----- Exercise materials
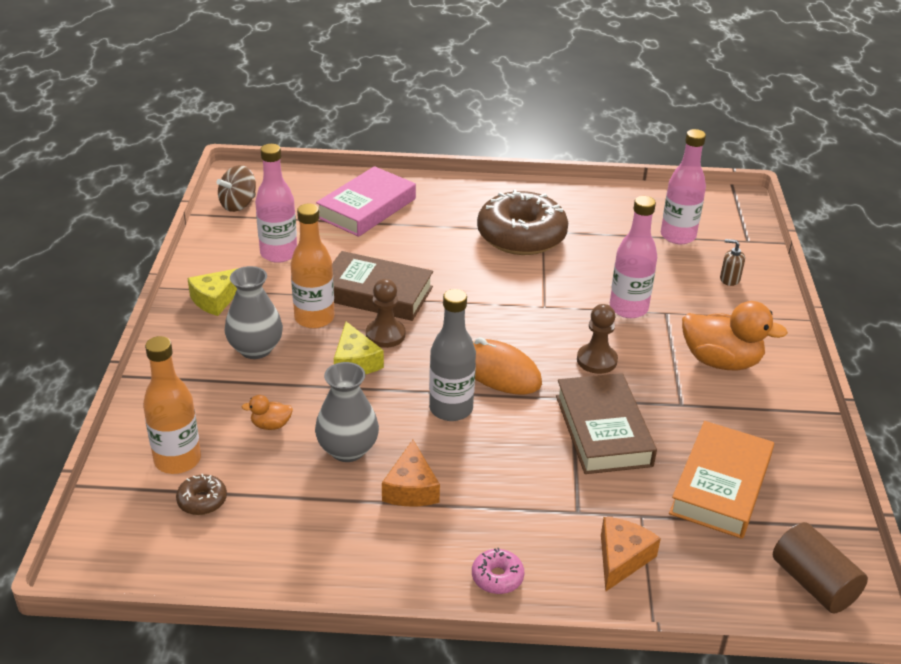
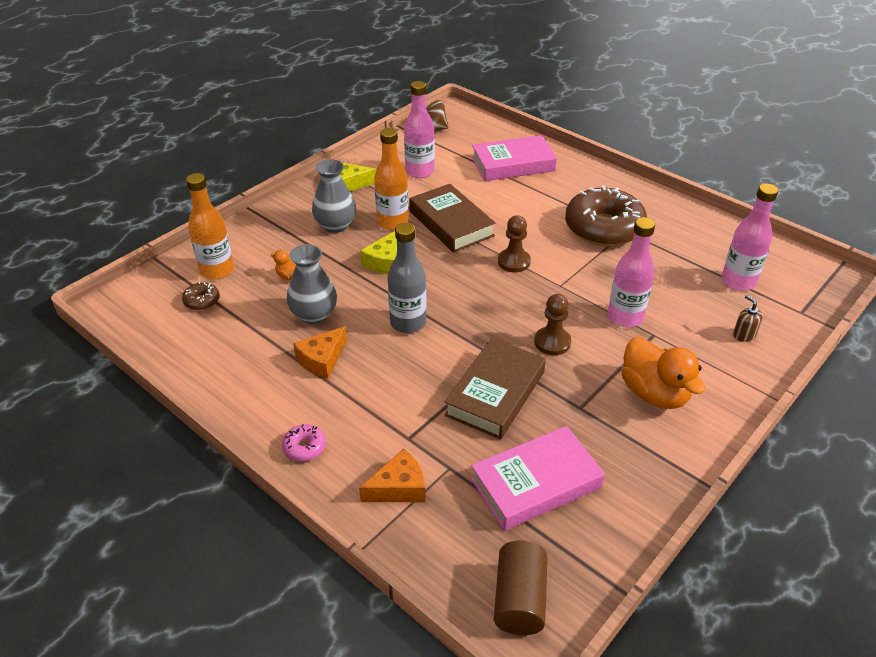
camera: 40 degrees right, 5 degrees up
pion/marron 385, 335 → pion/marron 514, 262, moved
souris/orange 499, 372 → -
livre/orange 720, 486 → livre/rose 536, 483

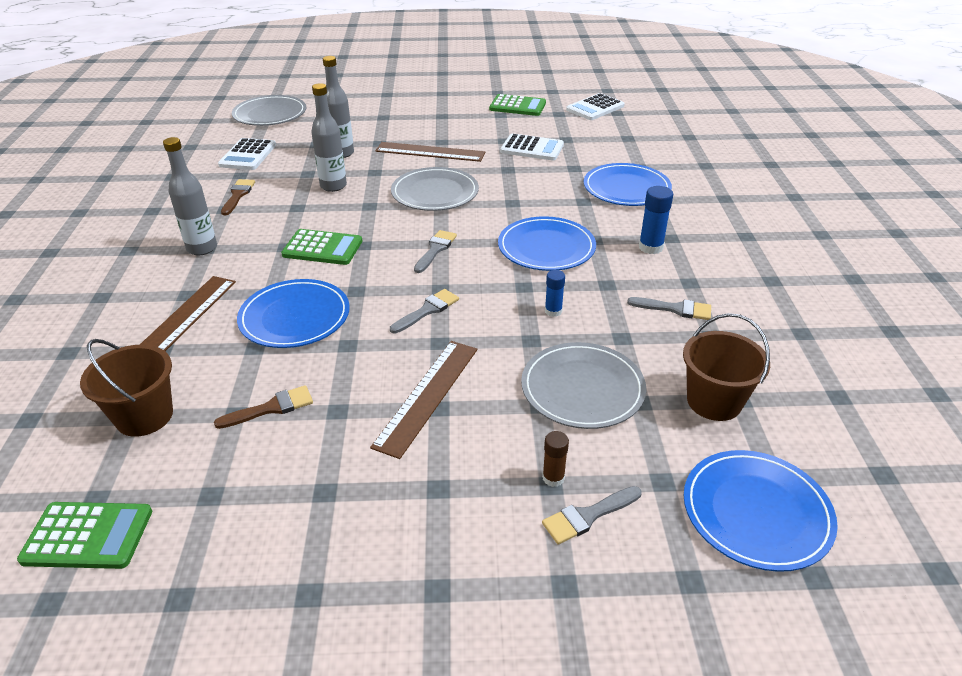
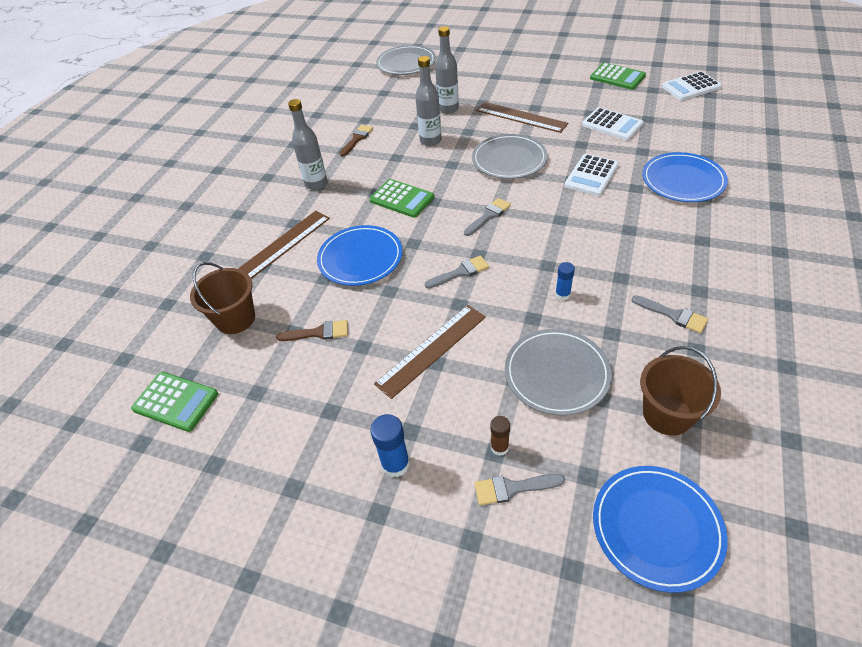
camera: 25 degrees right, 10 degrees up
calculatrice/blanc 248, 155 → calculatrice/blanc 591, 175, moved
bâton de colle/bleu 650, 247 → bâton de colle/bleu 395, 464, moved
assiette/bleu 546, 247 → -

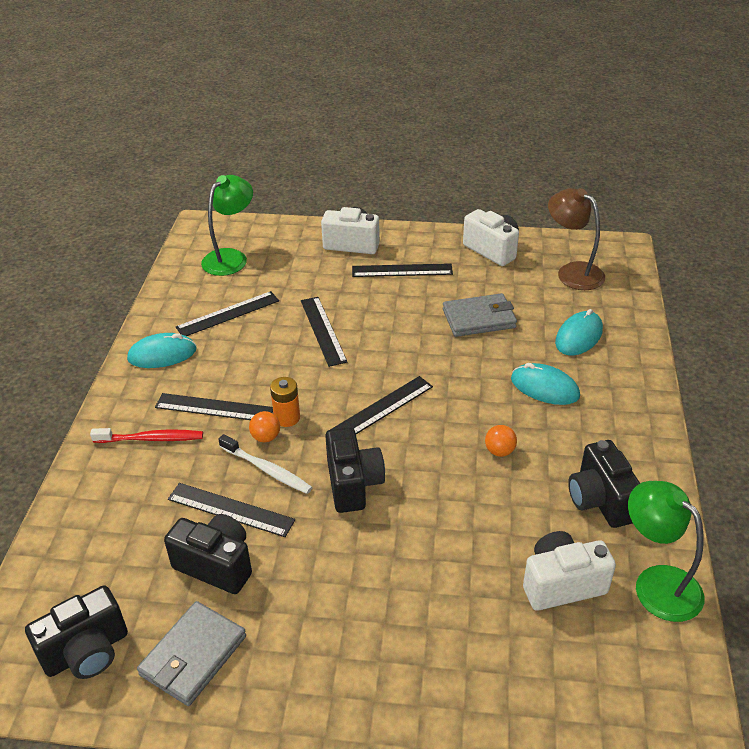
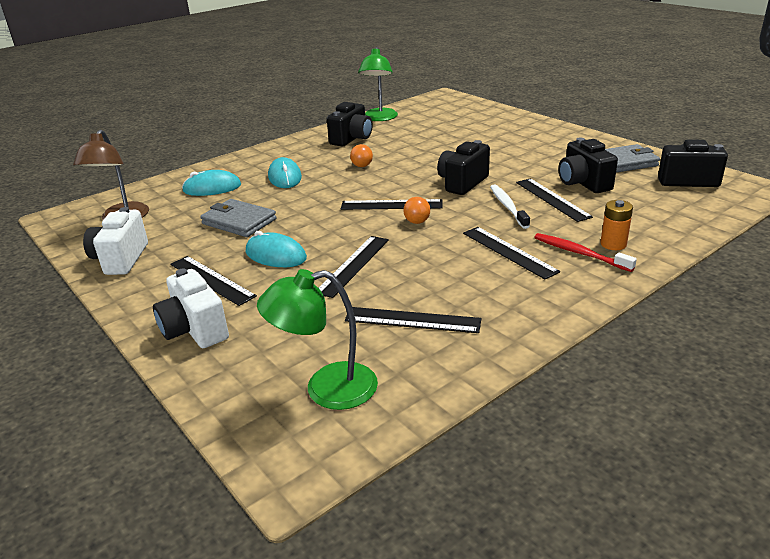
camera: 135 degrees left, 10 degrees down
souris/turquoise 162, 354 → souris/turquoise 276, 255, moved
pile/orange 287, 418 → pile/orange 613, 244, moved
balle/orange 266, 437 → balle/orange 417, 222, moved
appareil photo/blanc 562, 584 → -

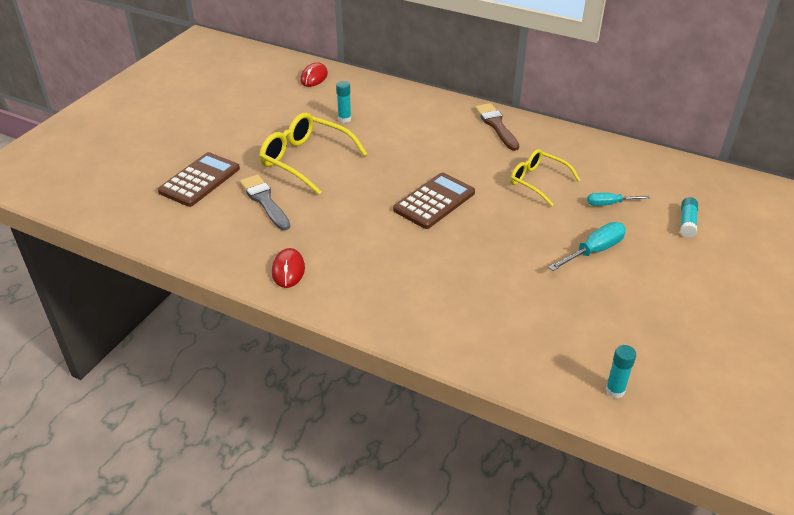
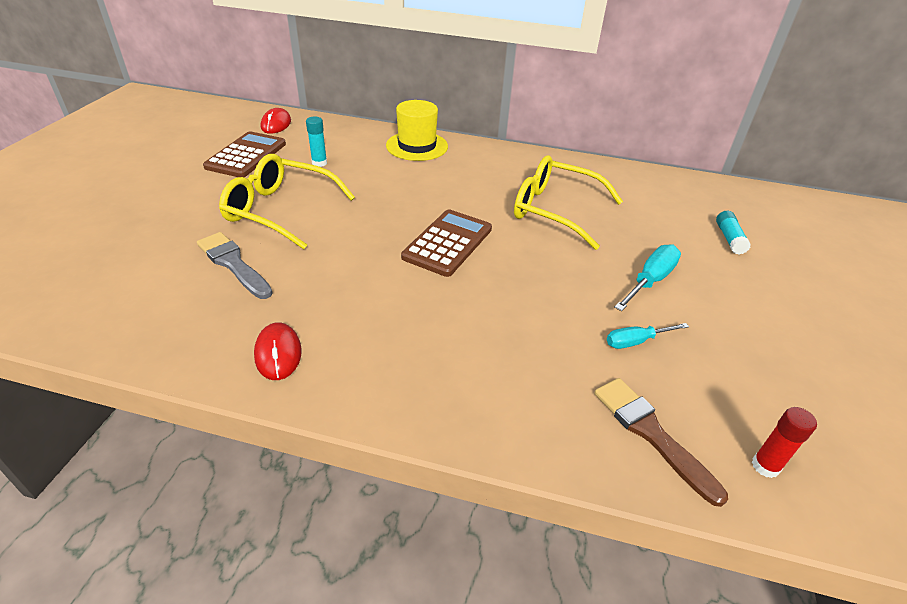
camera: 15 degrees left, 0 degrees up
pinceau/marron 496, 125 → pinceau/marron 651, 434, moved
lunettes/jaune 538, 182 → lunettes/jaune 556, 211, x1.52
calculatrice/marron 199, 180 → calculatrice/marron 246, 155, moved
tournevis/turquoise 609, 204 → tournevis/turquoise 635, 341, moved
bâton de colle/turquoise 615, 390 → bâton de colle/rouge 765, 466
- → chapeau/jaune 417, 146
----------
Assignment: Leave out the pictures. Return exactly the lines from the first line of the records to the line bearing "souris/orange 499, 372", inclusive.

Result of this task:
camera: 40 degrees right, 5 degrees up
pion/marron 385, 335 → pion/marron 514, 262, moved
souris/orange 499, 372 → -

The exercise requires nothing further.